Problem requirements
What you give back must match the records below exactly, apart from the pictures, which are omitted.

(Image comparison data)
┄┄┄┄┄┄┄┄┄┄┄┄┄┄┄┄┄┄┄┄
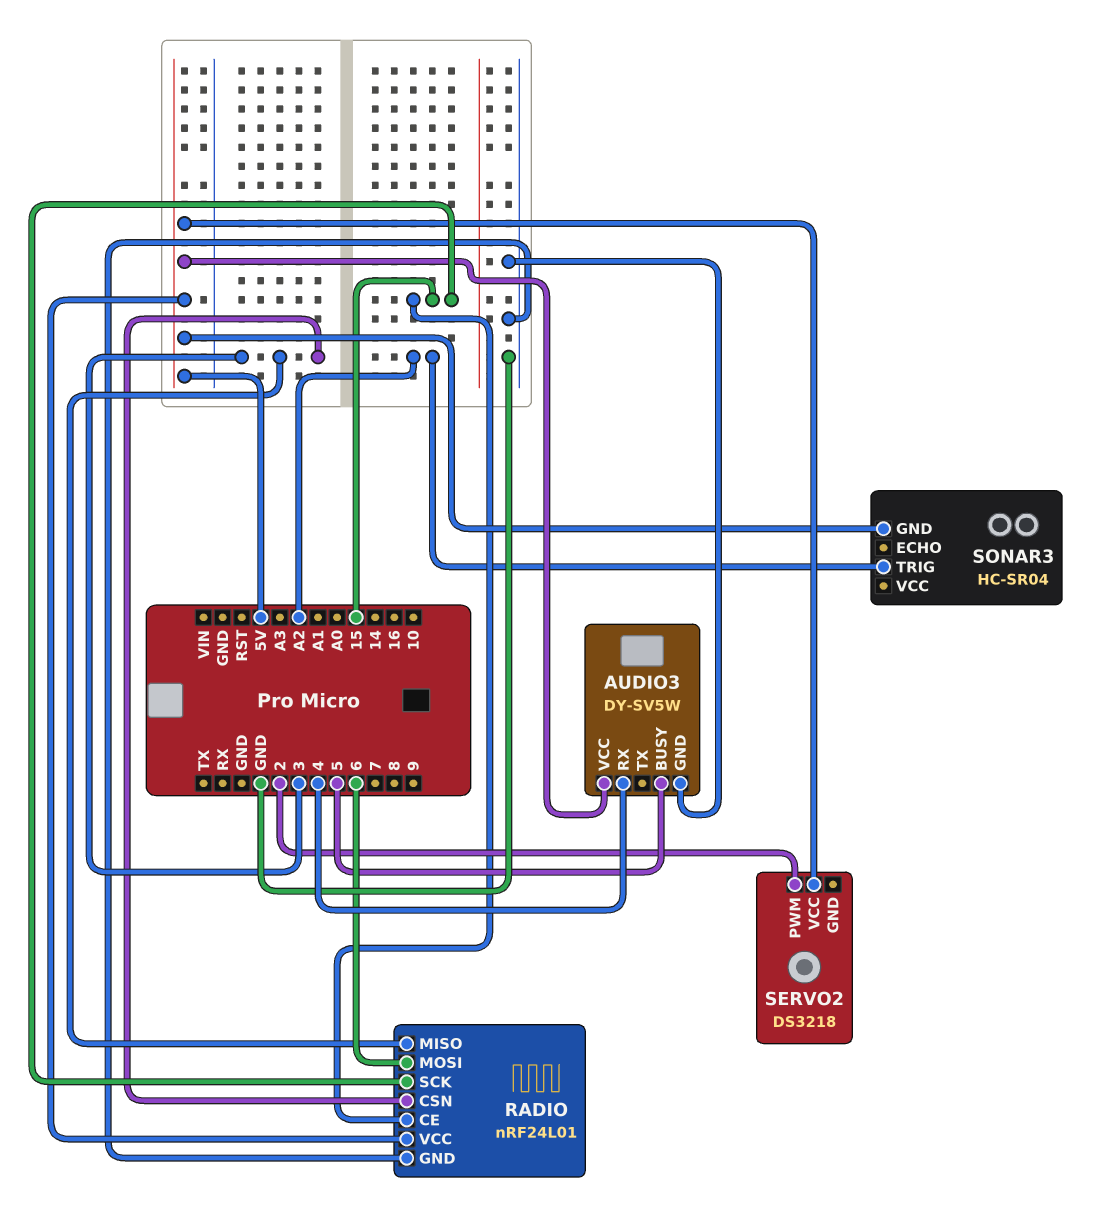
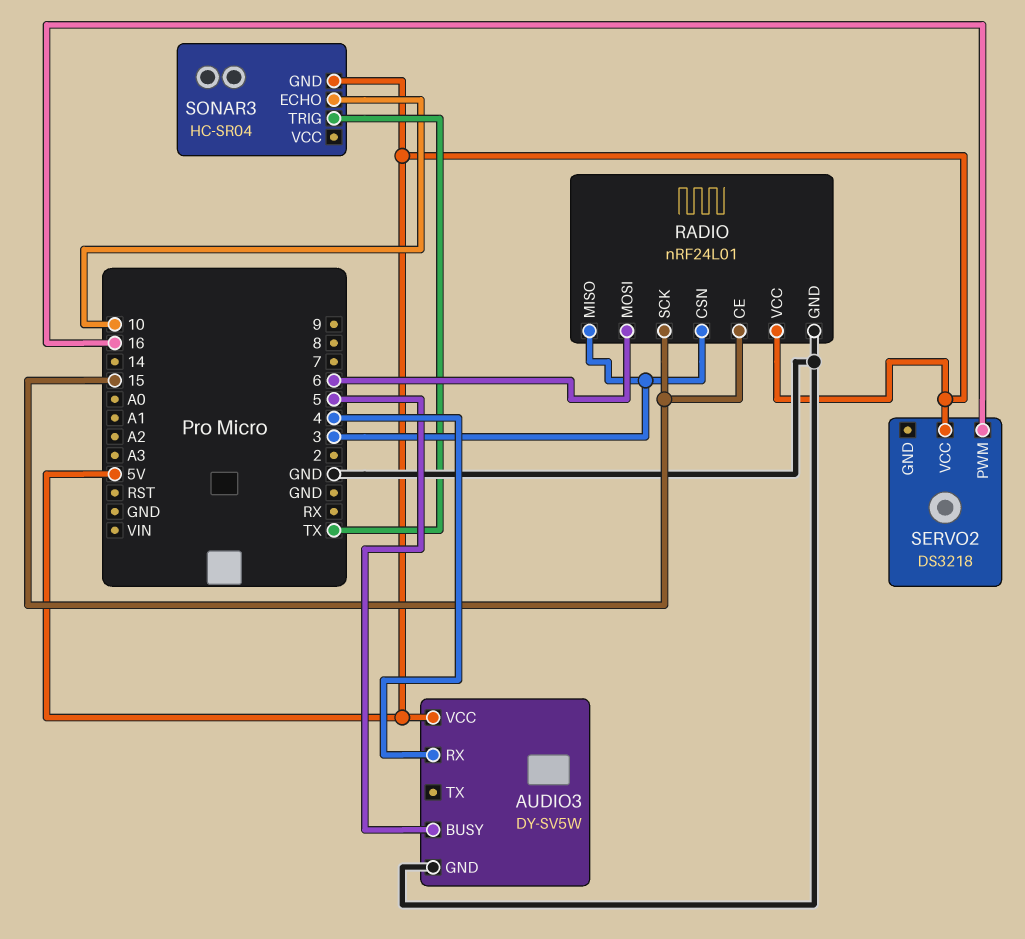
SERVO2 pin PWM: 2 -> 16
SONAR3 pin ECHO: none -> 10
SONAR3 pin TRIG: A2 -> TX

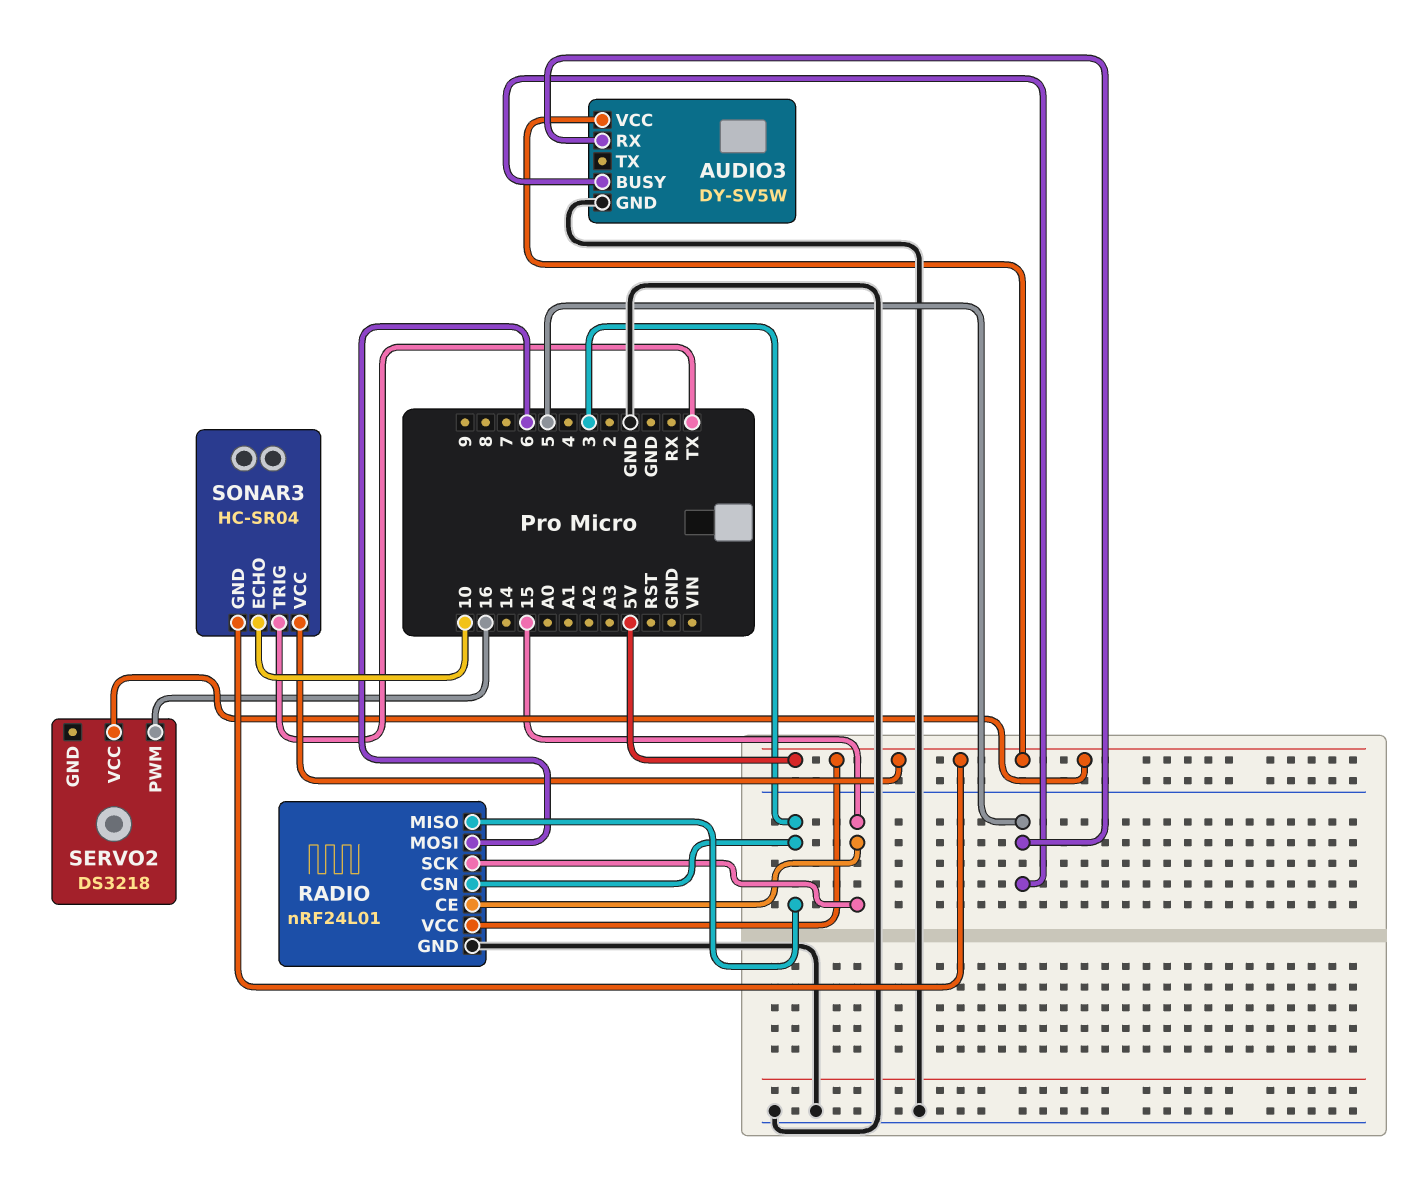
AUDIO3 pin RX: 4 -> 5
SONAR3 pin VCC: none -> 5V

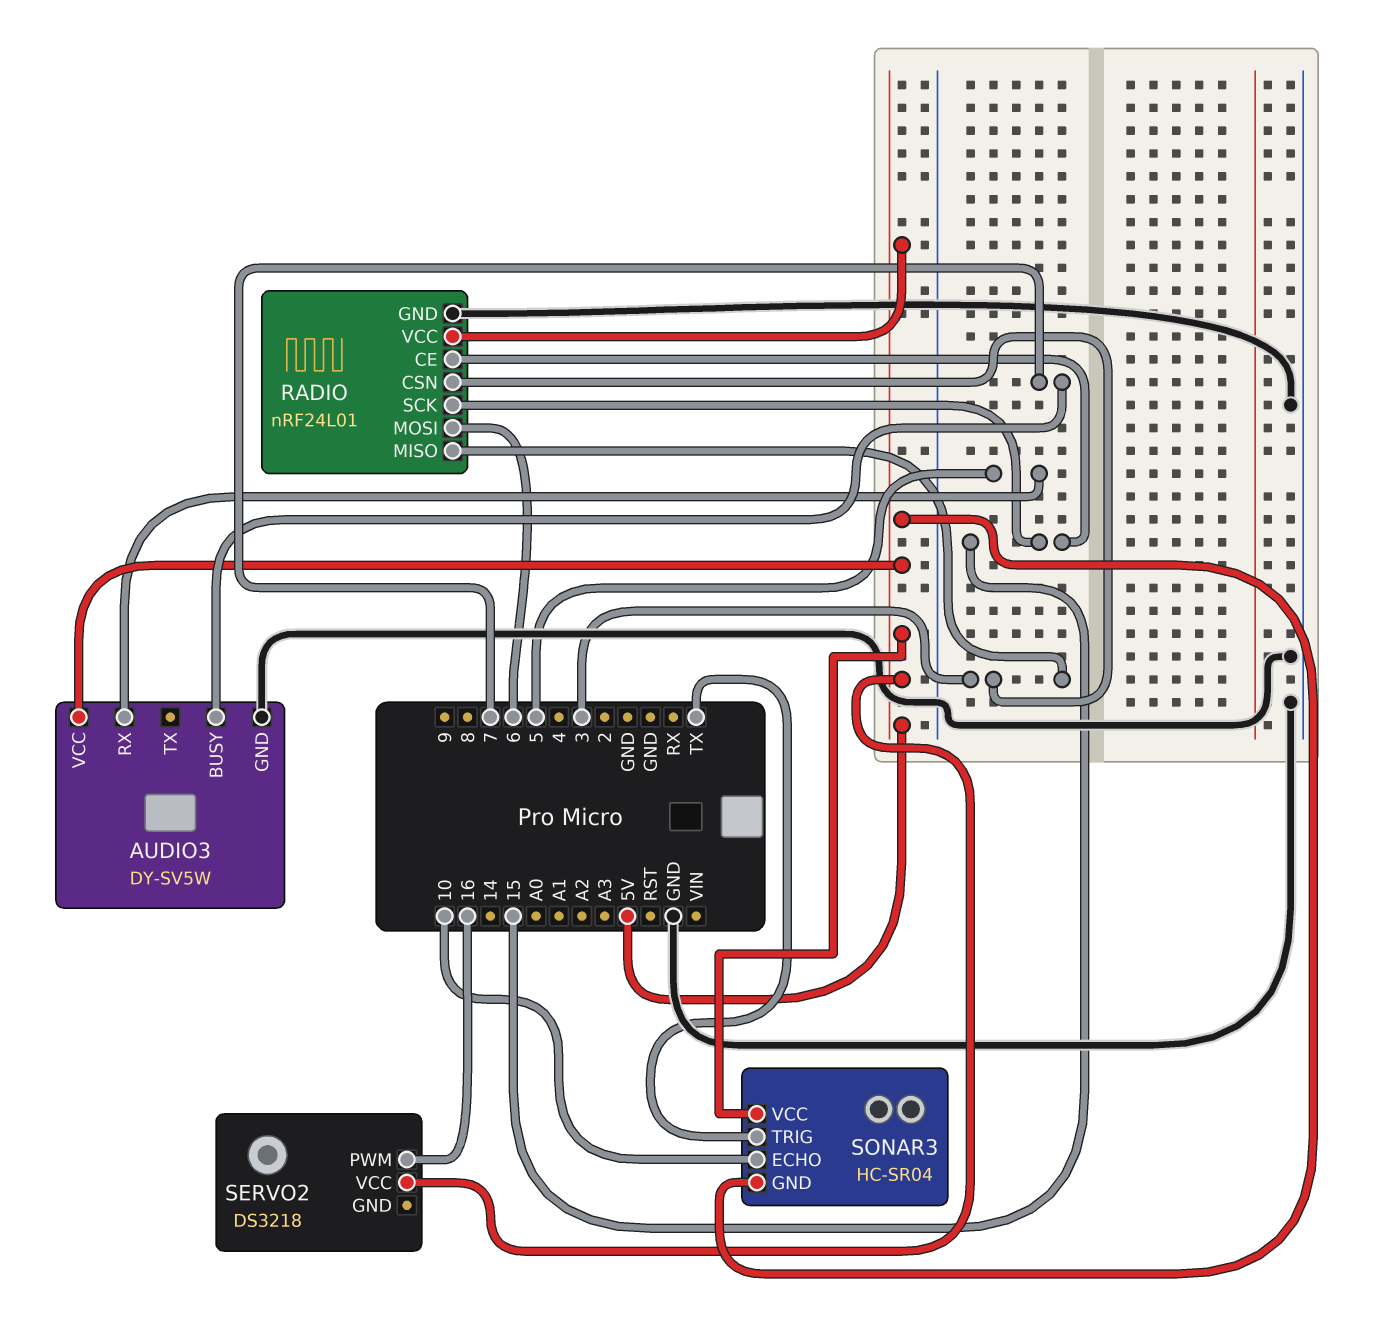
AUDIO3 pin BUSY: 5 -> 7

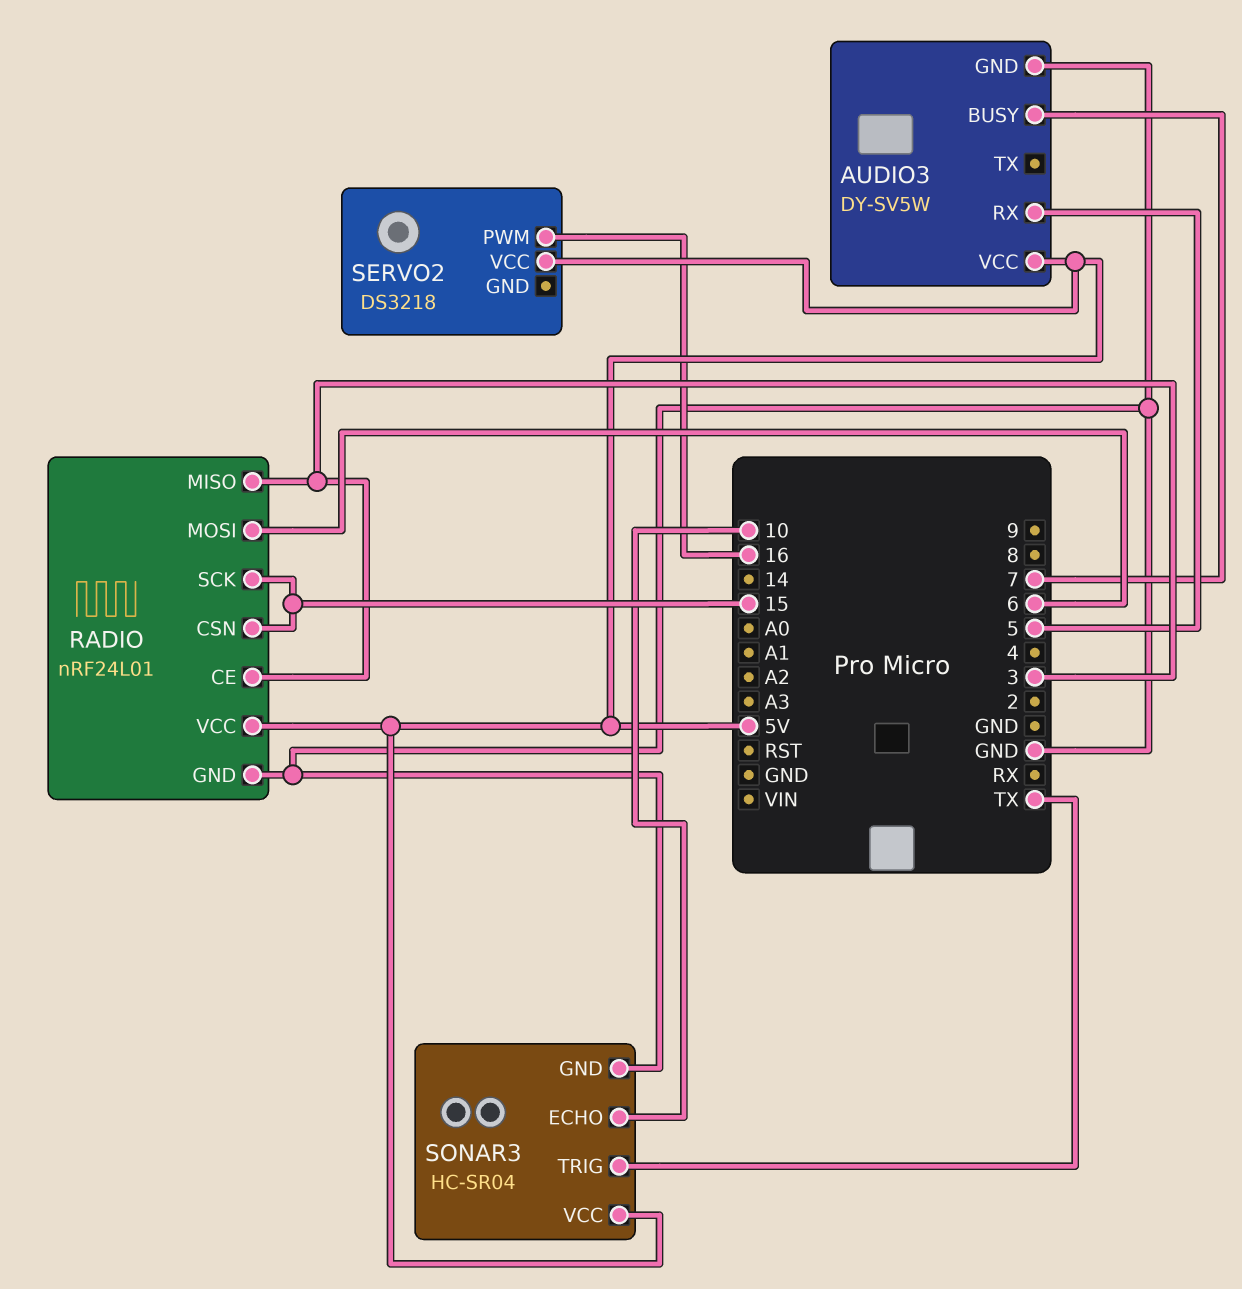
RADIO pin CE: 15 -> 3
RADIO pin CSN: 3 -> 15
SONAR3 pin GND: 5V -> GND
┄┄┄┄┄┄┄┄┄┄┄┄┄┄┄┄┄┄┄┄
Written solution
SERVO2 pin PWM: 2 -> 16
SONAR3 pin ECHO: none -> 10
SONAR3 pin TRIG: A2 -> TX

AUDIO3 pin RX: 4 -> 5
SONAR3 pin VCC: none -> 5V

AUDIO3 pin BUSY: 5 -> 7

RADIO pin CE: 15 -> 3
RADIO pin CSN: 3 -> 15
SONAR3 pin GND: 5V -> GND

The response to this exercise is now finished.